What the task asks >>
Which lines in the records below contain the string "disis"? Sift them out and copy each one in full.
# Start of Stored data
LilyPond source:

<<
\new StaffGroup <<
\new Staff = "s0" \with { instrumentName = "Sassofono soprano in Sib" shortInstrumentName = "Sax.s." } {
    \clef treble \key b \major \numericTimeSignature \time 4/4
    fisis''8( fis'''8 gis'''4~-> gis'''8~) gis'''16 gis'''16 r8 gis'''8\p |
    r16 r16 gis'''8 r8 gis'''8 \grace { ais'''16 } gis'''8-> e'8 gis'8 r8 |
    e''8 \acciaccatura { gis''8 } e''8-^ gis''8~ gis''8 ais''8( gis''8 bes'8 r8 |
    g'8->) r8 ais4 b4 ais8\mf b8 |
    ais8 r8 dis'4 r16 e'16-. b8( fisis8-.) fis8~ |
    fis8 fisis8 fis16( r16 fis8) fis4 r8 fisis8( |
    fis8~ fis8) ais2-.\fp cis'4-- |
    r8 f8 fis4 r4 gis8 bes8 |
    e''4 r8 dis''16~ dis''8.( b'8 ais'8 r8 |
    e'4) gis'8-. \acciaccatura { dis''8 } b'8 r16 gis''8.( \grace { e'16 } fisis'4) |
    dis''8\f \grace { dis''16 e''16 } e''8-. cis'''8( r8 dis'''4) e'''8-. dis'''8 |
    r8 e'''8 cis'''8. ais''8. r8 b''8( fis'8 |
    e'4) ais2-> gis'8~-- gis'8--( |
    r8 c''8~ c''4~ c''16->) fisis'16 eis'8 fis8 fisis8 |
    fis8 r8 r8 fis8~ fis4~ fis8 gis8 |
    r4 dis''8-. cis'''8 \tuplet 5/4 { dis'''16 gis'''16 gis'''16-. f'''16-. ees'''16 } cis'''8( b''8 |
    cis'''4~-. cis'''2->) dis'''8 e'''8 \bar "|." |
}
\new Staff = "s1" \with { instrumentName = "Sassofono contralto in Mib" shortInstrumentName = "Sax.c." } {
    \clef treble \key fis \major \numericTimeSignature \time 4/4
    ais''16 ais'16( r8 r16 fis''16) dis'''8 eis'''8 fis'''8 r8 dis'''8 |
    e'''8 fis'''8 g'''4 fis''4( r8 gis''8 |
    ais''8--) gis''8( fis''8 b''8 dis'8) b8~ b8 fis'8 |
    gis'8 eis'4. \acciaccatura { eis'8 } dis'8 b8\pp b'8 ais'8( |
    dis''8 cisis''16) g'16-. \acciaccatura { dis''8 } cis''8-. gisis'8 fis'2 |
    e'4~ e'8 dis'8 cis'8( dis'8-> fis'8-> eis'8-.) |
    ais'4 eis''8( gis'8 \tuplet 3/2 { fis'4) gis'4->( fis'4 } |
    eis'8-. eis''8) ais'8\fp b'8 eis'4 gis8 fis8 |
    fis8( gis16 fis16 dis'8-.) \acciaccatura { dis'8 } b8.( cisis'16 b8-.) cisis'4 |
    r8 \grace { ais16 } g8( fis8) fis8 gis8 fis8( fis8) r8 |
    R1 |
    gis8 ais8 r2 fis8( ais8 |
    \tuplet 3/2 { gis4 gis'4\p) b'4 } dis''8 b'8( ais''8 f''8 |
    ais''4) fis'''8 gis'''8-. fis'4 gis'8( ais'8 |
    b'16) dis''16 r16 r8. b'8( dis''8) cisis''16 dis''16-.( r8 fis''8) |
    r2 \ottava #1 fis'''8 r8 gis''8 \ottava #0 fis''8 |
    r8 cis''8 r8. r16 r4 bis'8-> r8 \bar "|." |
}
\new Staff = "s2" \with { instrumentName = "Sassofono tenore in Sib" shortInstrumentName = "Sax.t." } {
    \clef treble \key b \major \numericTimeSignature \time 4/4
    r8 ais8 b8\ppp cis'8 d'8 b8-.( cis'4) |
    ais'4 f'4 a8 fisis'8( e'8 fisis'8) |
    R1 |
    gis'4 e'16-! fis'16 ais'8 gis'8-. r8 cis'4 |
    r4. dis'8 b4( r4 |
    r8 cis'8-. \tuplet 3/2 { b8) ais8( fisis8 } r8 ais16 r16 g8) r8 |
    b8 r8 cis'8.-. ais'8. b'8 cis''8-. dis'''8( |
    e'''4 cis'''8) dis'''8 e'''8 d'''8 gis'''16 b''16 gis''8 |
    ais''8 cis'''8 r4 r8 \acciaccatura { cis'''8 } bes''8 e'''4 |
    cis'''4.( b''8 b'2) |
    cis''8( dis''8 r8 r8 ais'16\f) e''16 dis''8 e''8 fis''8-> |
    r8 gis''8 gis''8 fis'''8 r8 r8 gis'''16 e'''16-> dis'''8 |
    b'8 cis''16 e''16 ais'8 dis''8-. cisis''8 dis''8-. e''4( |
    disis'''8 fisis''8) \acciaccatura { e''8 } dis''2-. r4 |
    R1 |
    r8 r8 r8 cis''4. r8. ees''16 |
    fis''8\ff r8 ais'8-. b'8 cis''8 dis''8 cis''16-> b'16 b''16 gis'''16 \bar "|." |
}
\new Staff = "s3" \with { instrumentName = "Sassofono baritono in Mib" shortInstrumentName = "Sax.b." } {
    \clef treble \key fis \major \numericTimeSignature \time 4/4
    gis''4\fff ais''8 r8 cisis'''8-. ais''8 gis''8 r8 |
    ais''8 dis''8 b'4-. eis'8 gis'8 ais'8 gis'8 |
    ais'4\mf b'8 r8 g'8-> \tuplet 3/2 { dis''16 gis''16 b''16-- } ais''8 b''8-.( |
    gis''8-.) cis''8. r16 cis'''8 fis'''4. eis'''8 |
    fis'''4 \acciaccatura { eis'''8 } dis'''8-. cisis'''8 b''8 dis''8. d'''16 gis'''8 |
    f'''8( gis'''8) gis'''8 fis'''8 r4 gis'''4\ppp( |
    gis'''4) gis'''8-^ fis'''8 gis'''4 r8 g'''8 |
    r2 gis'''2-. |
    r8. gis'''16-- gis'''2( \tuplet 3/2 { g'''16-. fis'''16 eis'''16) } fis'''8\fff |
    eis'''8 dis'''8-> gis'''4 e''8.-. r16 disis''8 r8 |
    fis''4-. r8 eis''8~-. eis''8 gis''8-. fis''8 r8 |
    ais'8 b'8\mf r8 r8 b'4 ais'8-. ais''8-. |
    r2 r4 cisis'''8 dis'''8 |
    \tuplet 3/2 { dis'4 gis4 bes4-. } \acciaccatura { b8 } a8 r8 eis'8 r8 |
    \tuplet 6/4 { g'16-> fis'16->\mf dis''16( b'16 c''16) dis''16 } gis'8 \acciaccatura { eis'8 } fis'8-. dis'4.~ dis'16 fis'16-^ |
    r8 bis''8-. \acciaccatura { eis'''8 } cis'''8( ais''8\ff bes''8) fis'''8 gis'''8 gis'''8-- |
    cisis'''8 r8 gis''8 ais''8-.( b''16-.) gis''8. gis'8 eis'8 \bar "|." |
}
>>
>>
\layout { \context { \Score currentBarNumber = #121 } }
# End of Stored data
Solution for this task >>
    disis'''8 fisis''8) \acciaccatura { e''8 } dis''2-. r4 |
    eis'''8 dis'''8-> gis'''4 e''8.-. r16 disis''8 r8 |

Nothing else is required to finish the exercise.